[Task to carry out]
Nothing but the lines below, from the first through the line containing "(443, 229) = (625, 313): red marker -> none", should be set down, each one exactly and without pictures.

[Task material]

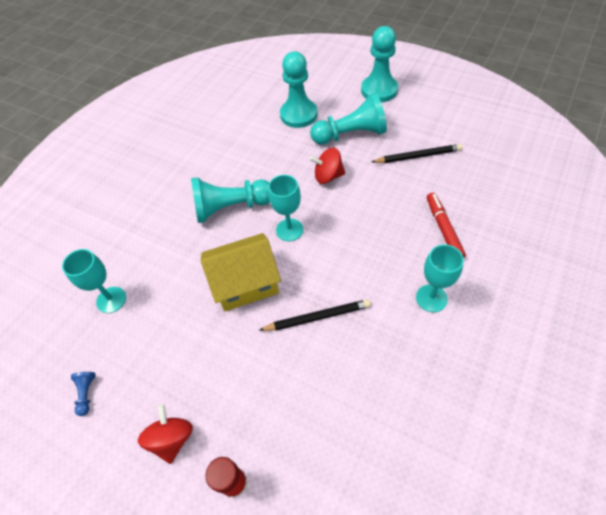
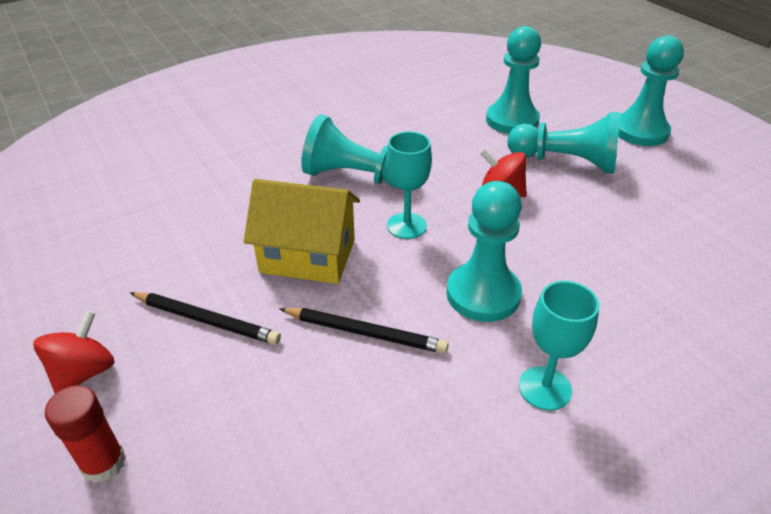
camera: 25 degrees right, 15 degrees down
(86, 393) = (47, 280): blue pawn -> none
(111, 300) = (153, 207): turquoise goblet -> none
(364, 256) = (483, 294): none -> turquoise pawn
(418, 156) = (646, 217): black pencil -> black pencil (206, 320)
(443, 229) = (625, 313): red marker -> none

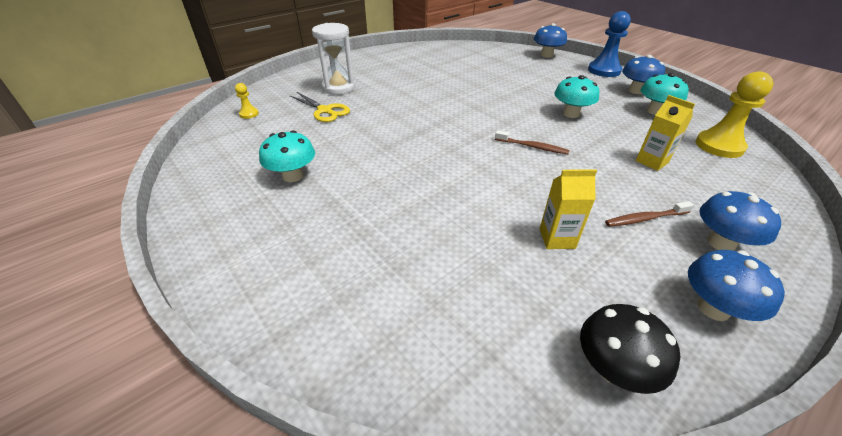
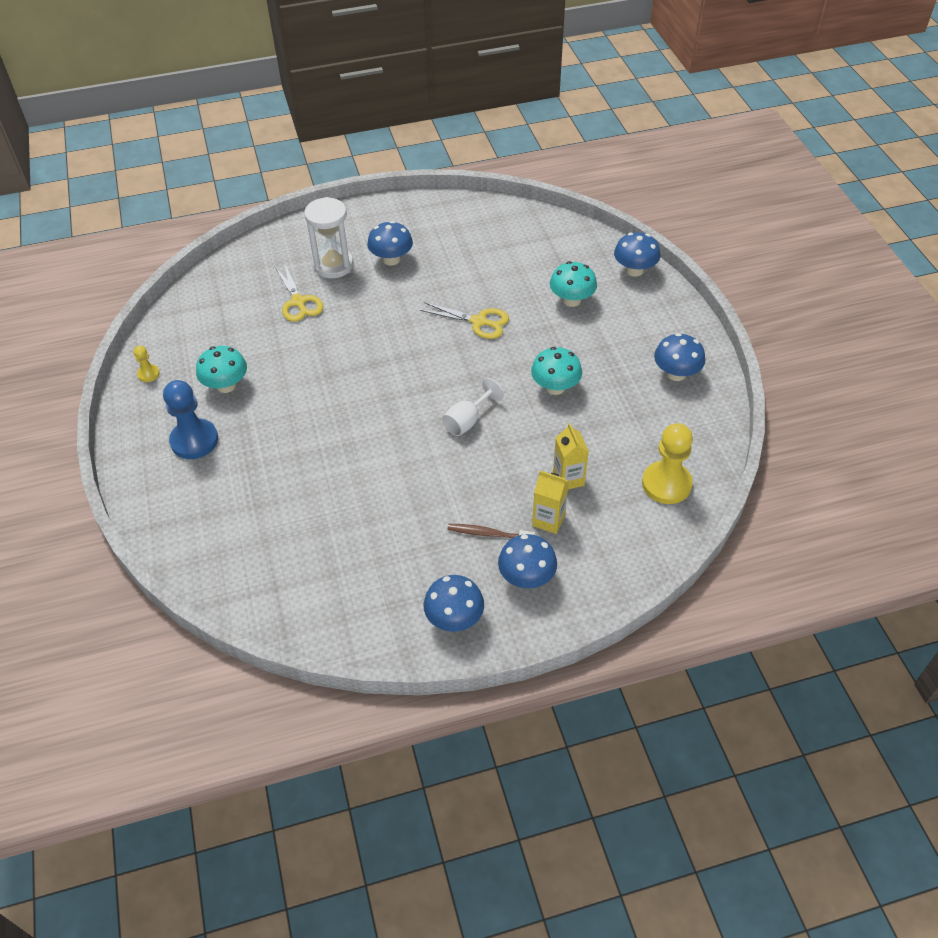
camera: 25 degrees right, 10 degrees up
(249, 114) = (223, 285): yellow pawn -> yellow pawn (148, 374)
(381, 77) = (391, 259): none -> blue mushroom
(477, 94) = (479, 322): none -> yellow scissors
(532, 147) = (467, 421): brown toothbrush -> white goblet
(557, 238) = (395, 524): yellow carton -> yellow carton (548, 520)
(604, 70) = (678, 324): blue pawn -> blue pawn (194, 440)
(613, 368) = (343, 625): black mushroom -> none
(655, 111) = (658, 414): turquoise mushroom -> turquoise mushroom (571, 300)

[Problem solution]
camera: 25 degrees right, 15 degrees down
(86, 393) = (47, 280): blue pawn -> none
(111, 300) = (153, 207): turquoise goblet -> none
(364, 256) = (483, 294): none -> turquoise pawn
(418, 156) = (646, 217): black pencil -> black pencil (206, 320)
(443, 229) = (625, 313): red marker -> none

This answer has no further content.